Transcribe word for word each line from the one containing "R2: 33k (+3V3, DM) -> none" to the final line of the data, both included. Skip the pictures.
*** Begin section ***
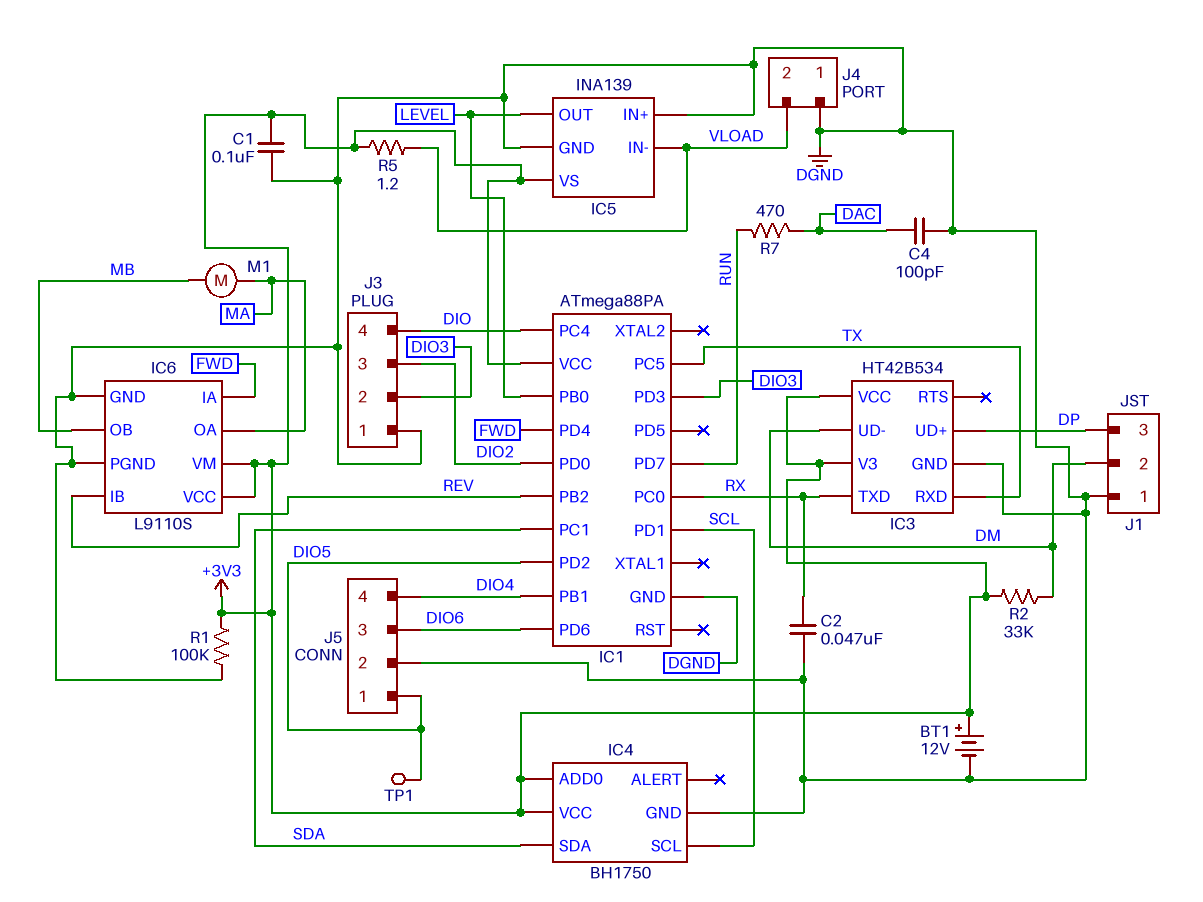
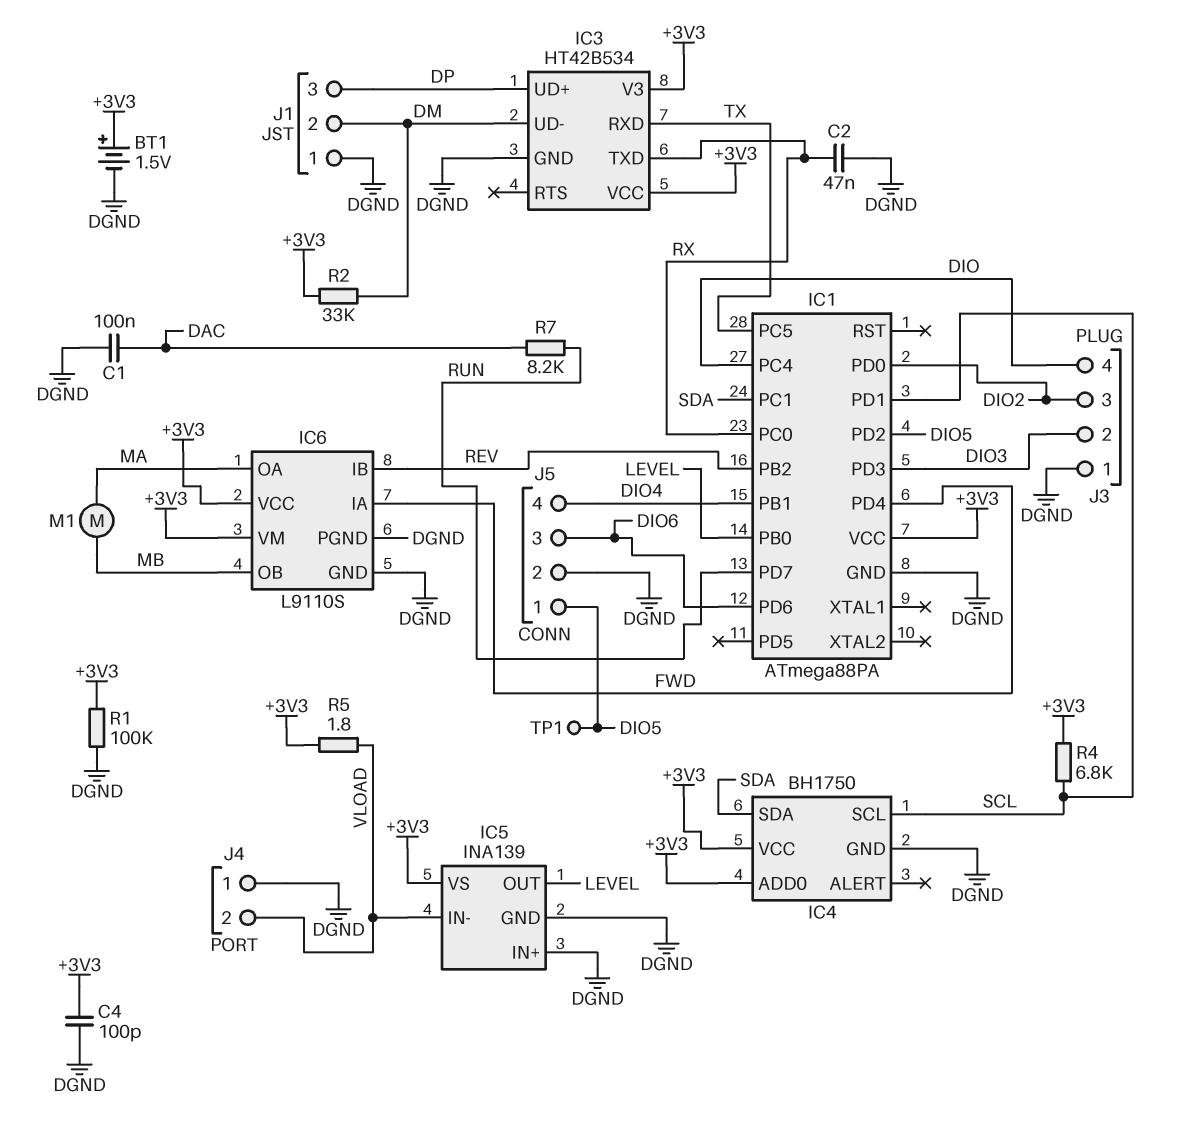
BT1: 12V (plus +3V3, minus DGND) -> 1.5V (plus +3V3, minus DGND)
C1: 100nF (+3V3, DGND) -> 100nF (DAC, DGND)
C4: 100pF (DAC, DGND) -> 100pF (+3V3, DGND)
R4: none -> 6.8k (+3V3, SCL)
R5: 1.2 (+3V3, VLOAD) -> 1.8 (+3V3, VLOAD)
R7: 470 (DAC, RUN) -> 8.2k (DAC, RUN)

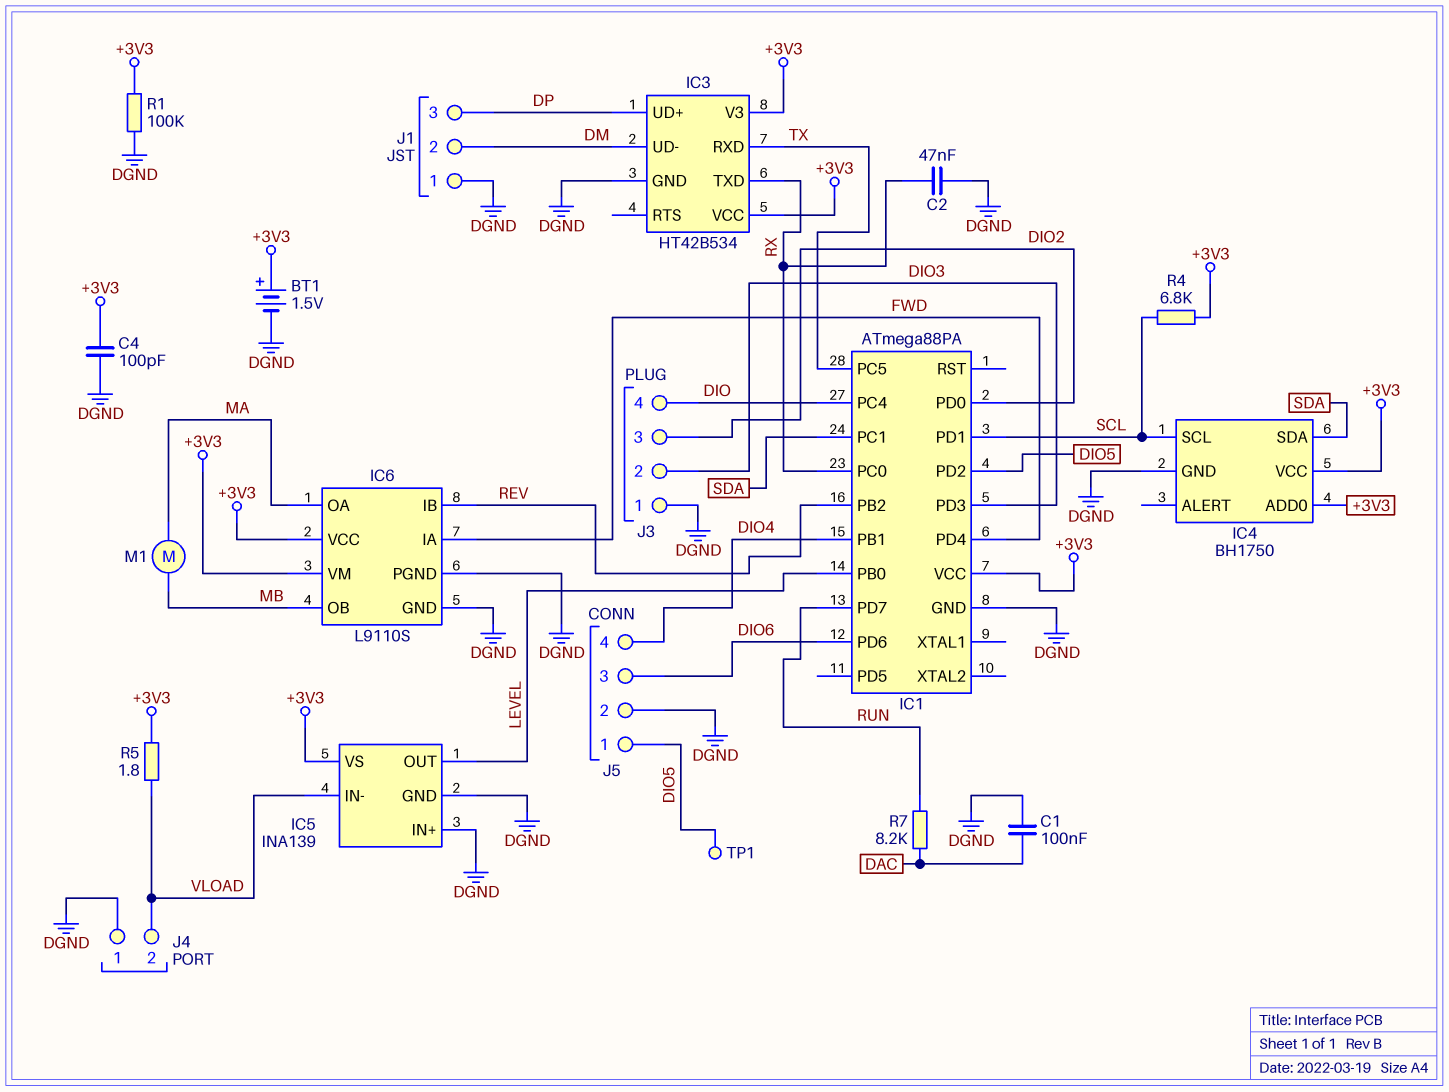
R2: 33k (+3V3, DM) -> none

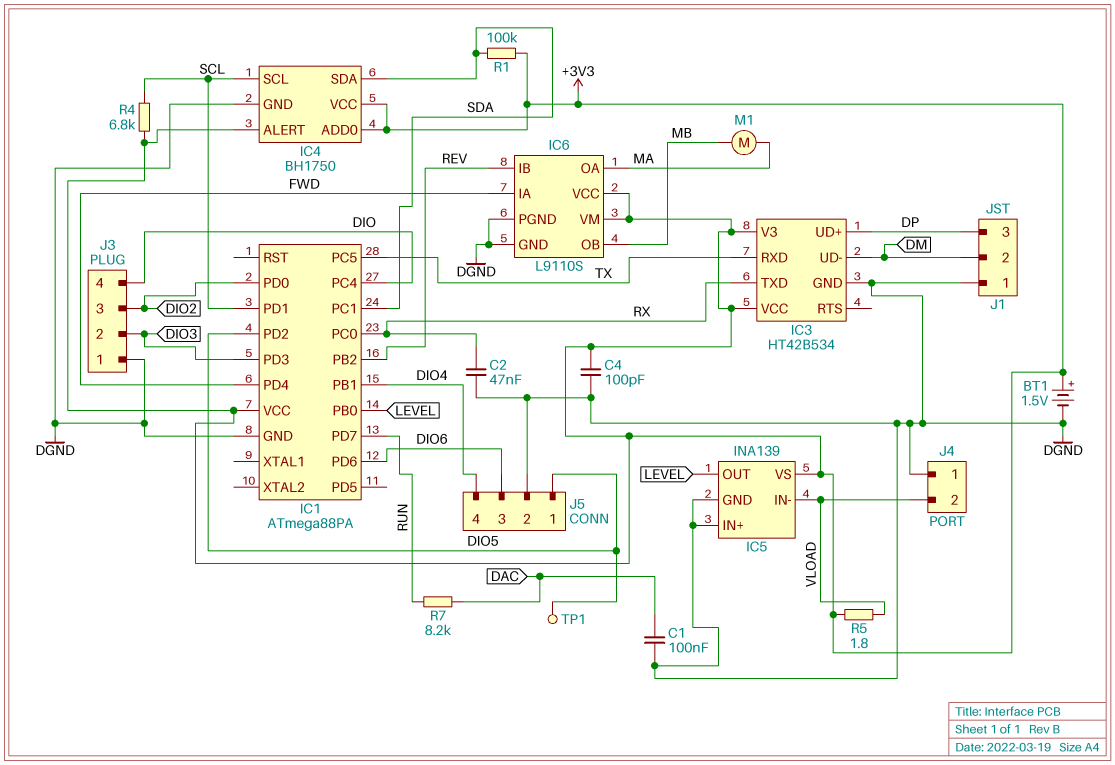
IC4 pin ALERT: none -> +3V3
R1: 100k (+3V3, DGND) -> 100k (+3V3, SDA)

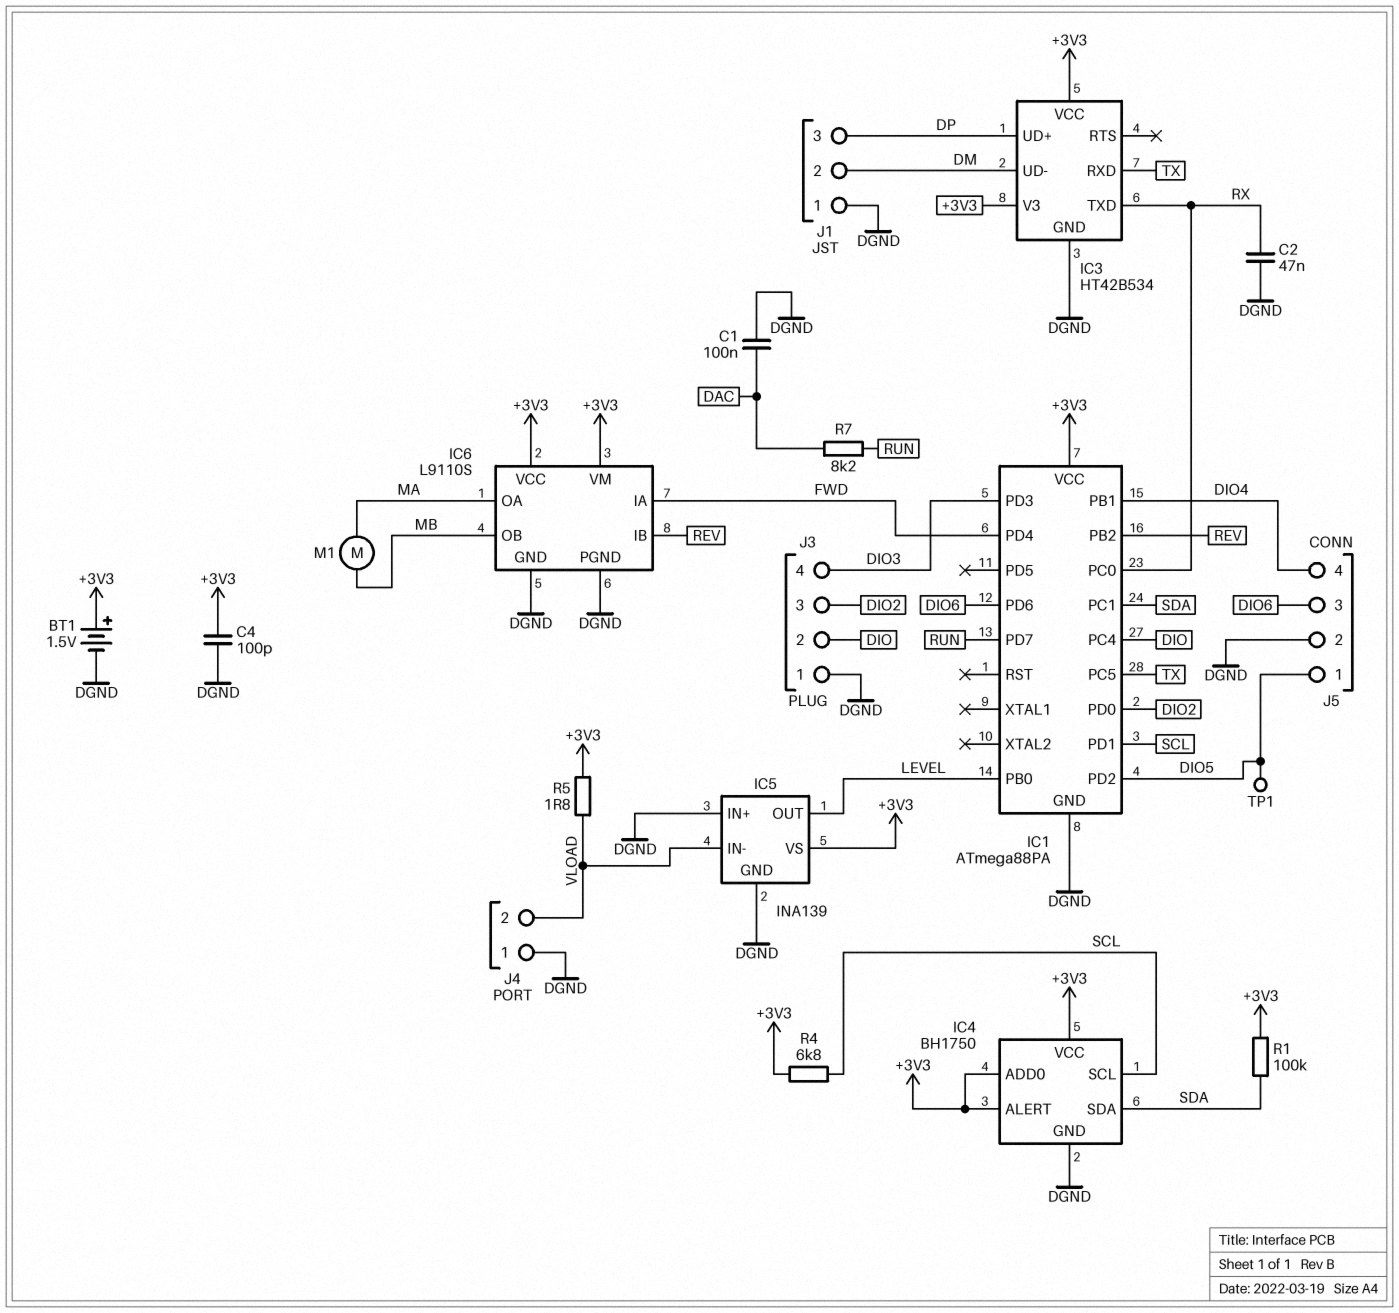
J3 pin 2: DIO3 -> DIO
J3 pin 4: DIO -> DIO3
*** End section ***
- Solution below -
R2: 33k (+3V3, DM) -> none

IC4 pin ALERT: none -> +3V3
R1: 100k (+3V3, DGND) -> 100k (+3V3, SDA)

J3 pin 2: DIO3 -> DIO
J3 pin 4: DIO -> DIO3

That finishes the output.